ASSIGNMENT:
Starting at the line that has "purple line: (181, 23)" and stopping after the line that has "purple diamond: (130, 196)", reproduce the listing below exactly; omit everything else.

── MATERIAL FOR THIS EXERCISE ──

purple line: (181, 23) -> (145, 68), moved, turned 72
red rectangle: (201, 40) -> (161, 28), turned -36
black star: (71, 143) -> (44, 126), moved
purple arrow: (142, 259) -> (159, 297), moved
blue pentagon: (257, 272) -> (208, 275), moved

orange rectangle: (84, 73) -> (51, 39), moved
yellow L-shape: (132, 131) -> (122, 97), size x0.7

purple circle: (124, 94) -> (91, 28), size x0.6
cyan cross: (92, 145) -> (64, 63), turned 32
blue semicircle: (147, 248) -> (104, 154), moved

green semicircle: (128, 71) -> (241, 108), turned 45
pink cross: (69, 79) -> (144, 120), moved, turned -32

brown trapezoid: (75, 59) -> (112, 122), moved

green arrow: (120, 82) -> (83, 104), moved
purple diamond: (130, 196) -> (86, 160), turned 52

───
── MATERIAL FOR THIS EXERCISE ──

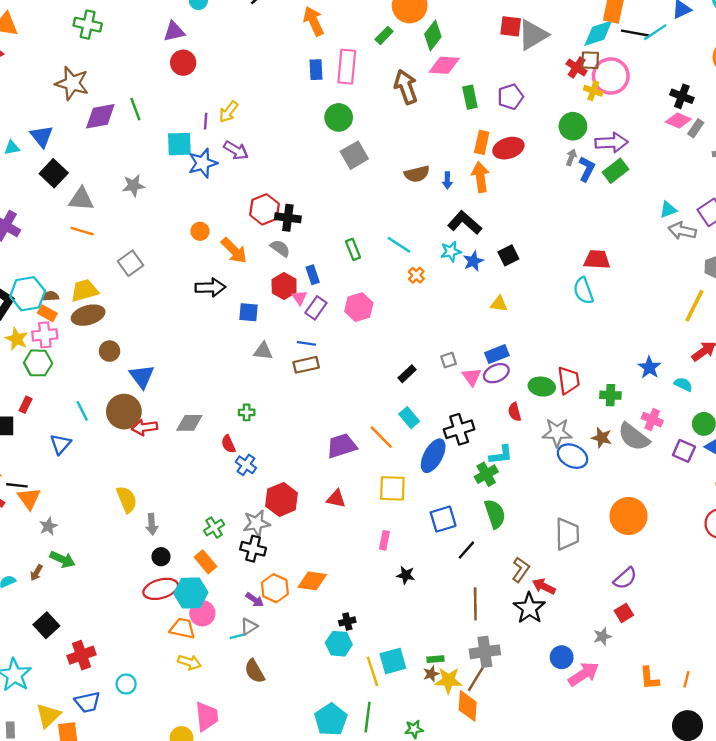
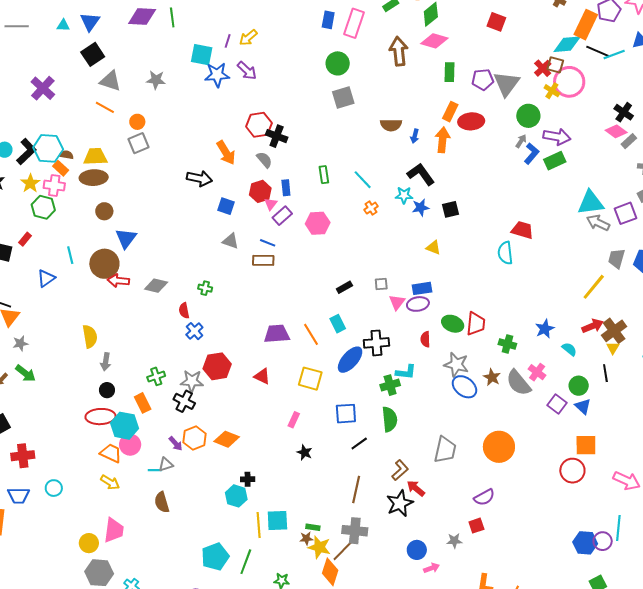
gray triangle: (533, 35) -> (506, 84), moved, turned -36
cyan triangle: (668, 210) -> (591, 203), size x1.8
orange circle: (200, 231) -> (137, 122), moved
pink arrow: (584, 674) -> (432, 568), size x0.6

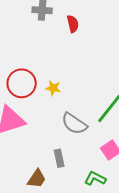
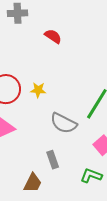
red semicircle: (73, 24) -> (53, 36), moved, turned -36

───

ANSWER SECTION:
purple line: (181, 23) -> (145, 68), moved, turned 72
red rectangle: (201, 40) -> (161, 28), turned -36
black star: (71, 143) -> (44, 126), moved
purple arrow: (142, 259) -> (159, 297), moved
blue pentagon: (257, 272) -> (208, 275), moved

orange rectangle: (84, 73) -> (51, 39), moved
yellow L-shape: (132, 131) -> (122, 97), size x0.7

purple circle: (124, 94) -> (91, 28), size x0.6
cyan cross: (92, 145) -> (64, 63), turned 32
blue semicircle: (147, 248) -> (104, 154), moved

green semicircle: (128, 71) -> (241, 108), turned 45
pink cross: (69, 79) -> (144, 120), moved, turned -32

brown trapezoid: (75, 59) -> (112, 122), moved

green arrow: (120, 82) -> (83, 104), moved
purple diamond: (130, 196) -> (86, 160), turned 52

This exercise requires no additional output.